Task instructions
Scan the data below and give the number of lines that include the word "camera", with no other words.

Records for this task
=====
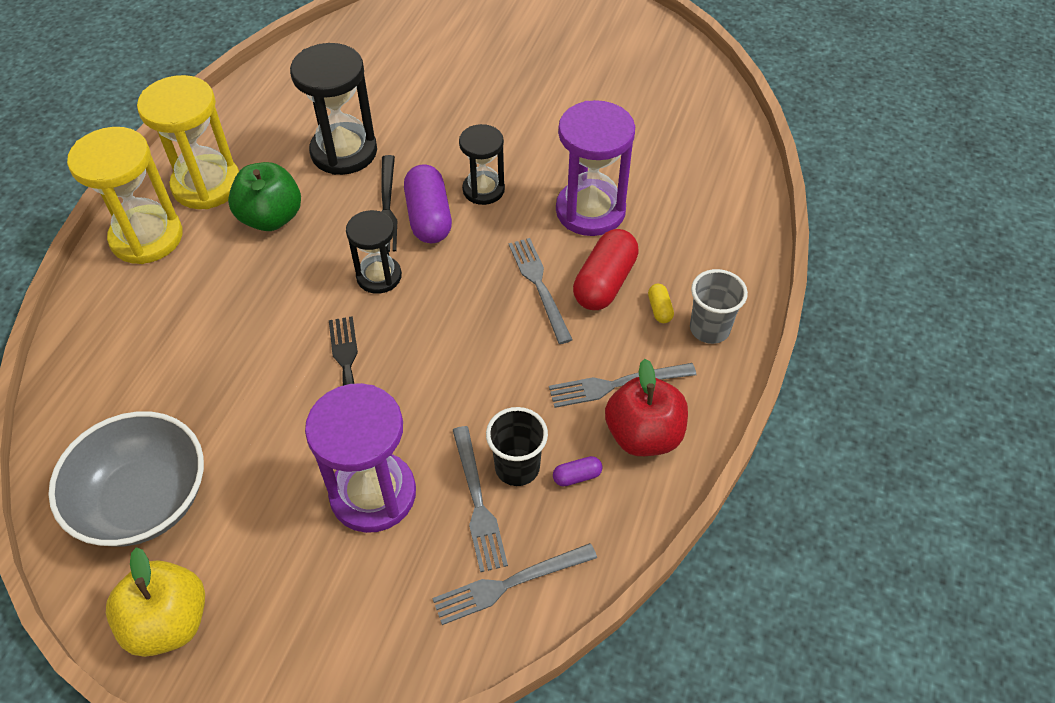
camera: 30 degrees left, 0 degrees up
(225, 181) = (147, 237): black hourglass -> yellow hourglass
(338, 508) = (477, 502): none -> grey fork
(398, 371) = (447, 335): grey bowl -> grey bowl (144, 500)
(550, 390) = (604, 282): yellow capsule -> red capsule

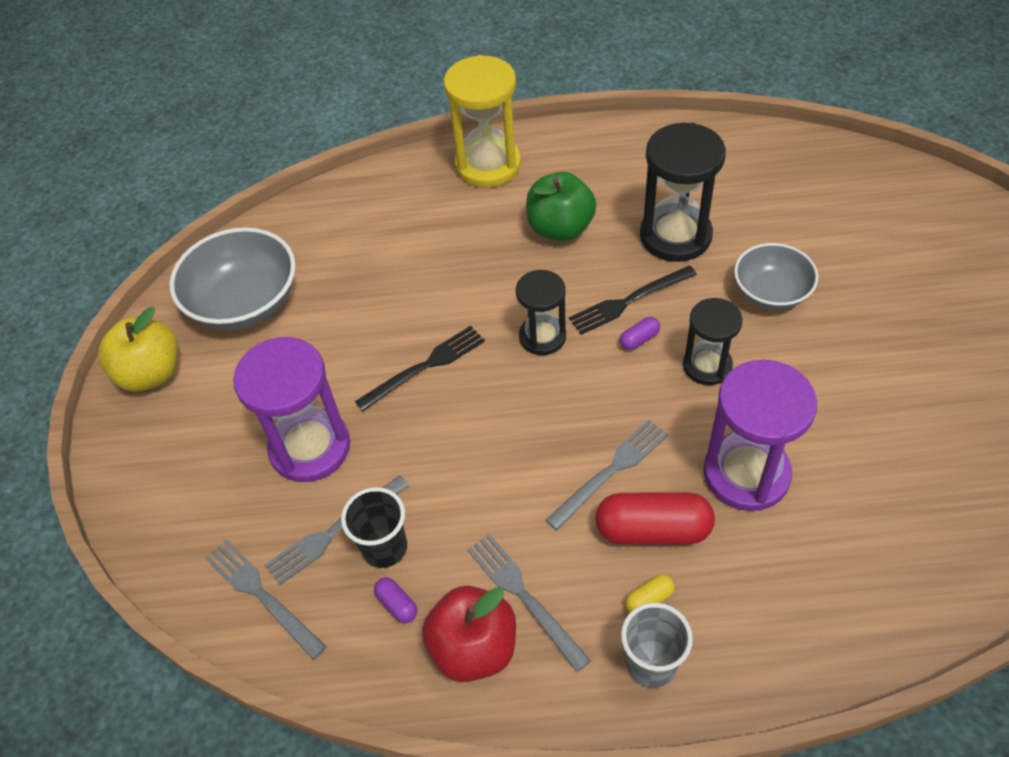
camera: 70 degrees right, 0 degrees up
(207, 185) = (568, 168): yellow hourglass -> none
(429, 217) = (639, 339): purple capsule -> purple capsule, size x0.46
(444, 125) = (771, 292): none -> grey bowl

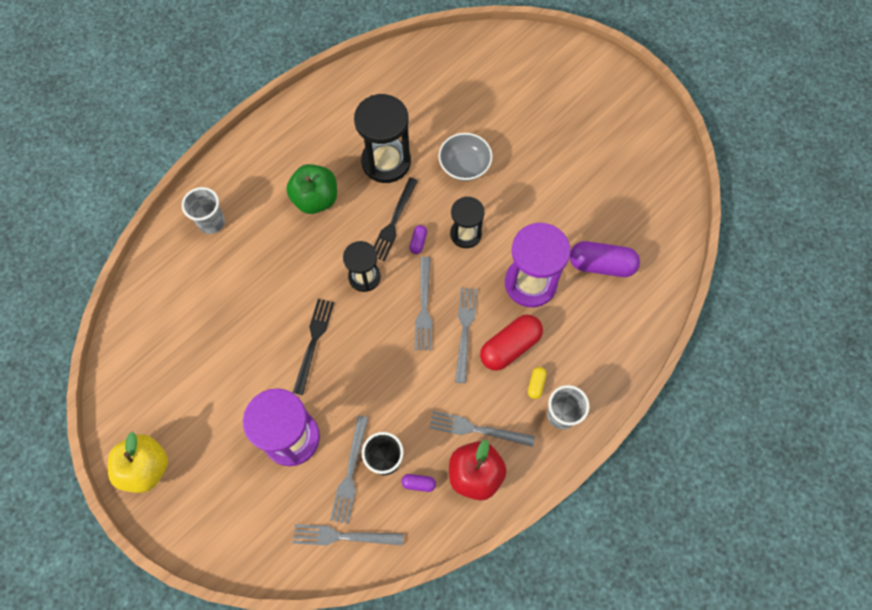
camera: 45 degrees left, 15 degrees up
(245, 302) = (161, 380): grey bowl -> none
(432, 189) = (211, 222): none -> grey cup
(488, 165) = (232, 182): yellow hourglass -> none
(583, 412) = (424, 307): none -> grey fork
(869, 516) = (601, 265): none -> purple capsule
=====
Output of the exercise
3